EXERCISE BRIEF:
Write out, word for word, every line in the data below from the one containing "black traffic cone: 2 -> 0" to the one containing "pink traffic cone: 4 -> 1", both of them included.

INFORMATION PROVIDED:
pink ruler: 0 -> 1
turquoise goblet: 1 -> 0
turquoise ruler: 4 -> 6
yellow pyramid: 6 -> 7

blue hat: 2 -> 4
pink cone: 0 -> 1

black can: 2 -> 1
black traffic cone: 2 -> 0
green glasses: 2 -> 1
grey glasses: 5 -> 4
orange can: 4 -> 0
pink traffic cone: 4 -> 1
* * *
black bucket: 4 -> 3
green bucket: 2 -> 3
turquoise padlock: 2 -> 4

RESPONSE:
black traffic cone: 2 -> 0
green glasses: 2 -> 1
grey glasses: 5 -> 4
orange can: 4 -> 0
pink traffic cone: 4 -> 1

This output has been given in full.